## Data shown
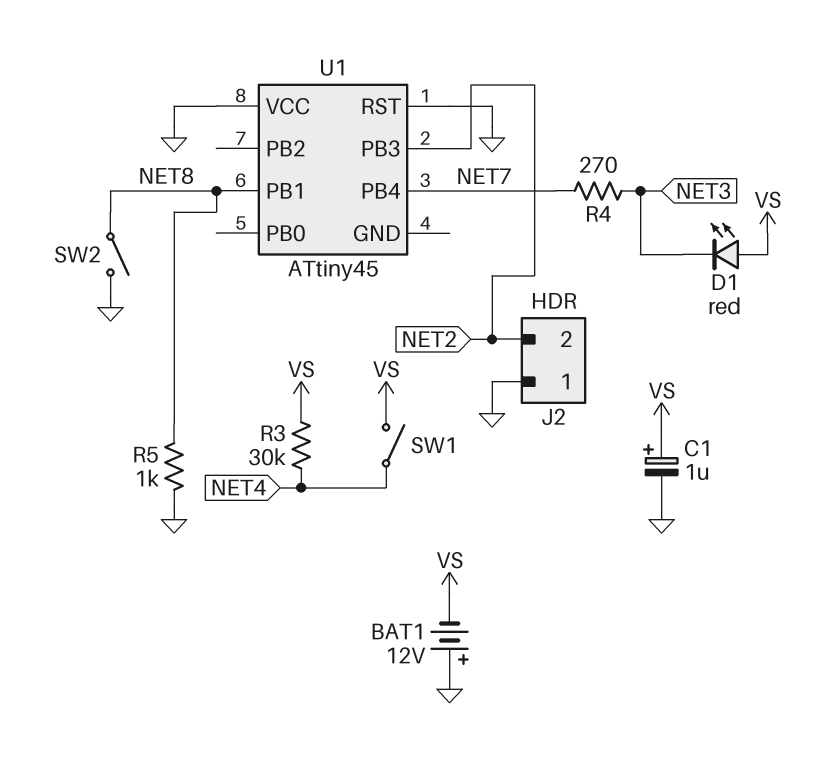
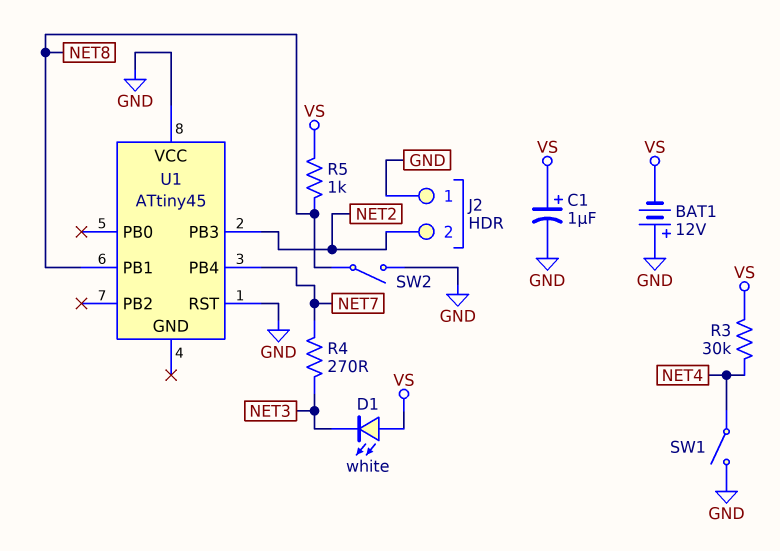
D1: LED red (A VS, K NET3) -> LED white (A VS, K NET3)
R5: 1k (GND, NET8) -> 1k (NET8, VS)
SW1: switch (NET4, VS) -> switch (GND, NET4)

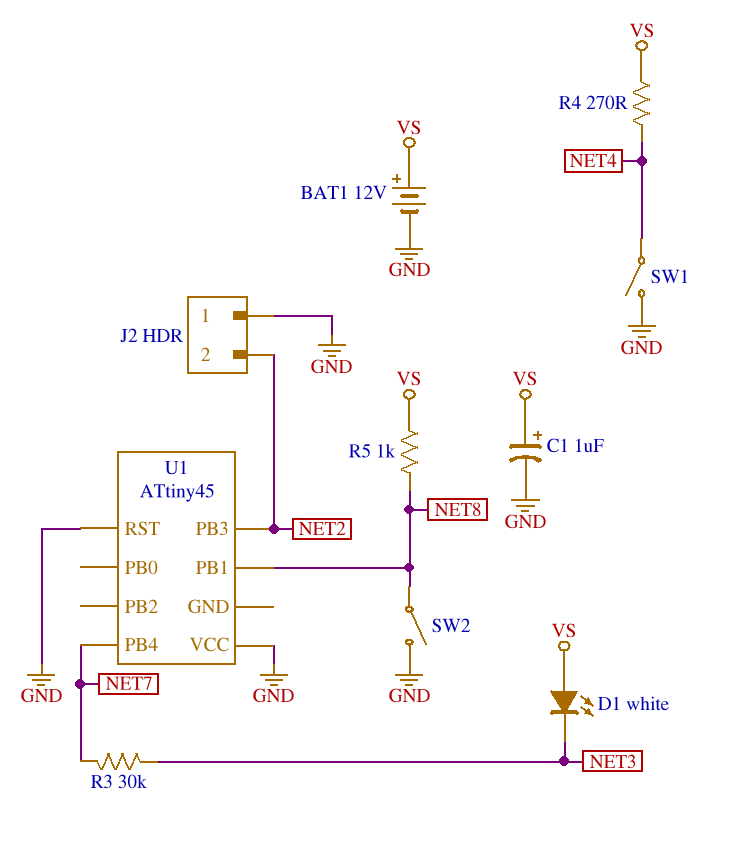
BAT1: 12V (plus GND, minus VS) -> 12V (plus VS, minus GND)
R3: 30k (NET4, VS) -> 30k (NET3, NET7)
R4: 270 (NET3, NET7) -> 270 (NET4, VS)

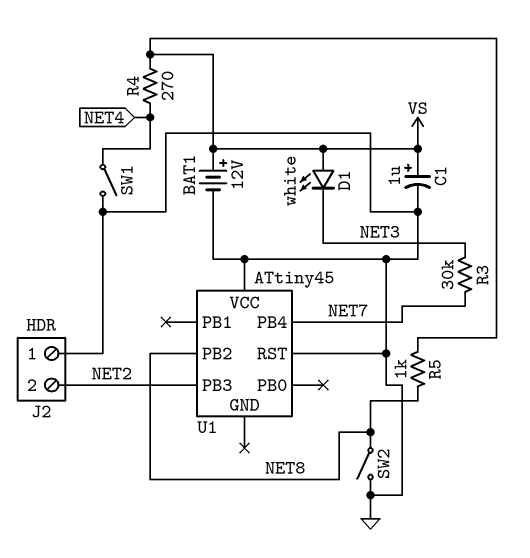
U1 pin PB1: NET8 -> none
U1 pin PB2: none -> NET8

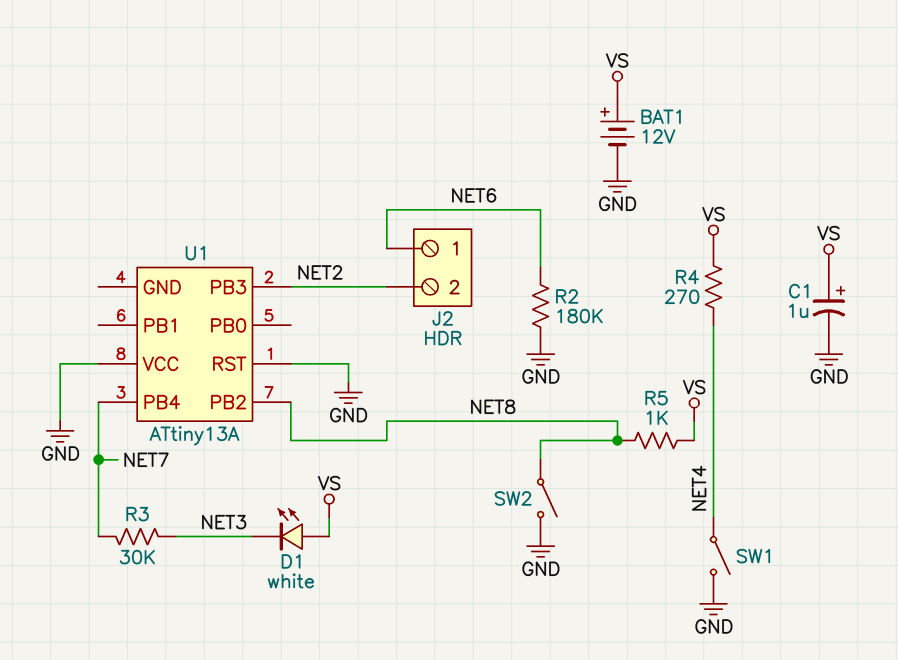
J2 pin 1: GND -> NET6
R2: none -> 180k (GND, NET6)
U1: ATtiny45 -> ATtiny13A

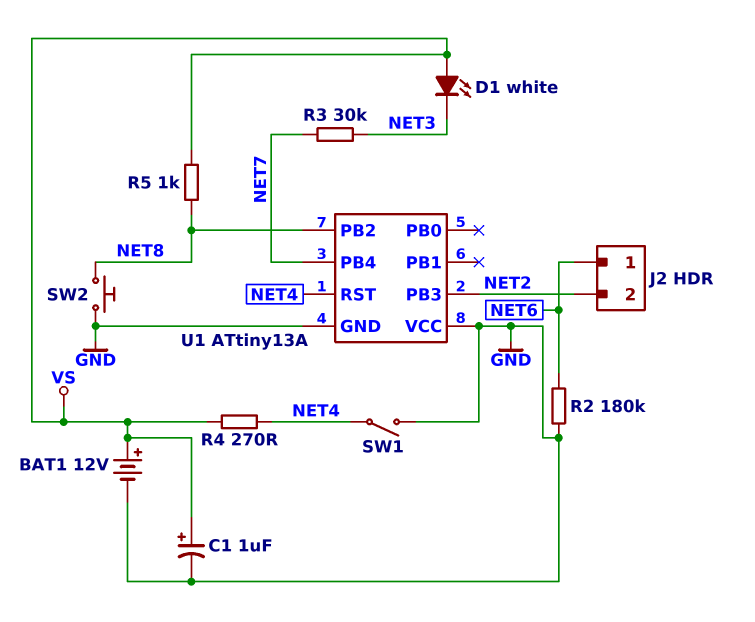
SW2: switch (GND, NET8) -> button (GND, NET8)
U1 pin GND: none -> GND
U1 pin RST: GND -> NET4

## The problem
Would it be possible to copy the material exactly, excluding the images?

## Output for this task
D1: LED red (A VS, K NET3) -> LED white (A VS, K NET3)
R5: 1k (GND, NET8) -> 1k (NET8, VS)
SW1: switch (NET4, VS) -> switch (GND, NET4)

BAT1: 12V (plus GND, minus VS) -> 12V (plus VS, minus GND)
R3: 30k (NET4, VS) -> 30k (NET3, NET7)
R4: 270 (NET3, NET7) -> 270 (NET4, VS)

U1 pin PB1: NET8 -> none
U1 pin PB2: none -> NET8

J2 pin 1: GND -> NET6
R2: none -> 180k (GND, NET6)
U1: ATtiny45 -> ATtiny13A

SW2: switch (GND, NET8) -> button (GND, NET8)
U1 pin GND: none -> GND
U1 pin RST: GND -> NET4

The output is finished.